EXERCISE DIRECTIONS: A complete response lists each line of the data below that includes the word "none".

SUPPLIED DATA:
::::
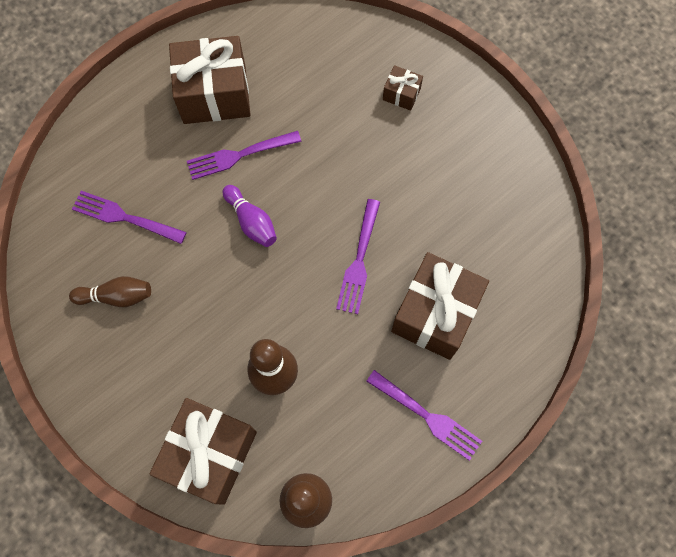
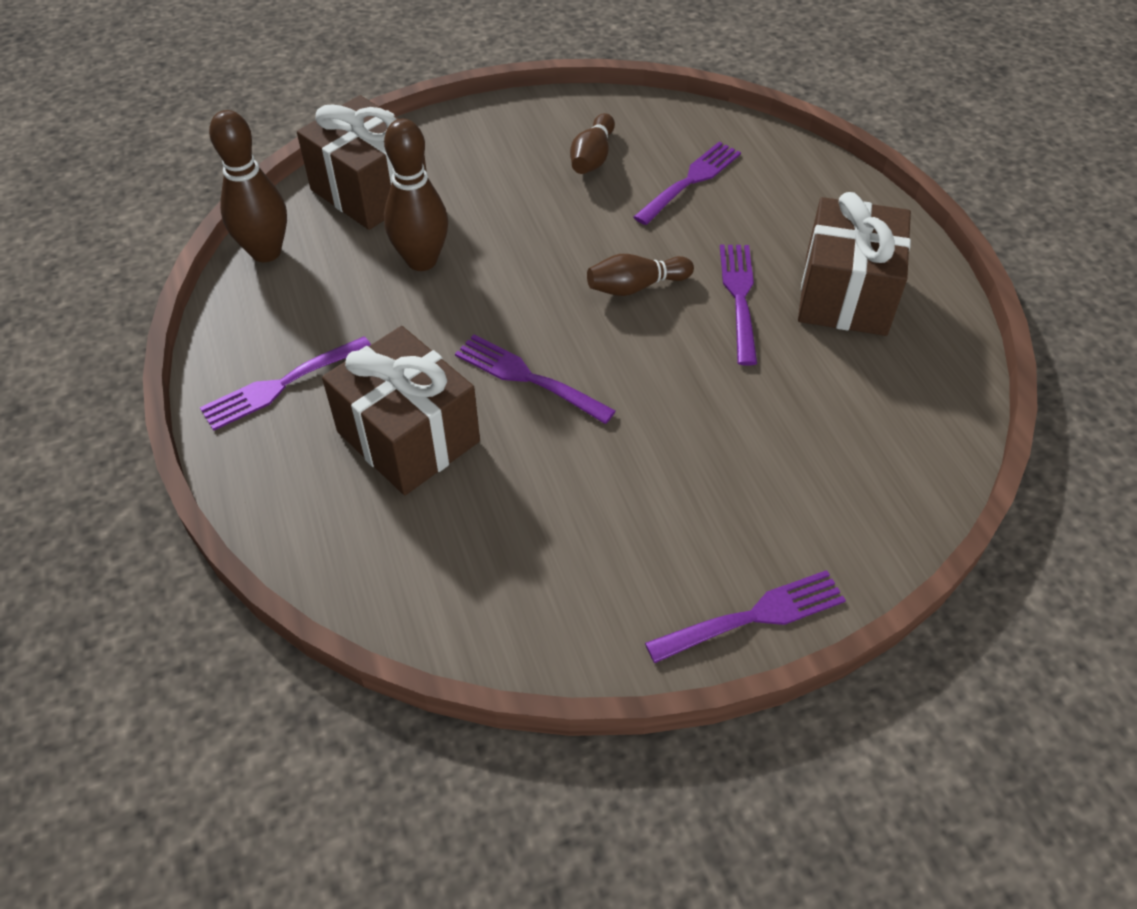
camera: 110 degrees right, 20 degrees down
(251, 221) = (635, 286): purple bowling pin -> brown bowling pin
(401, 94) = (783, 510): brown gift -> none
(474, 93) = (754, 616): none -> purple fork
::::
WRITTEN RESPONSE:
(401, 94) = (783, 510): brown gift -> none
(474, 93) = (754, 616): none -> purple fork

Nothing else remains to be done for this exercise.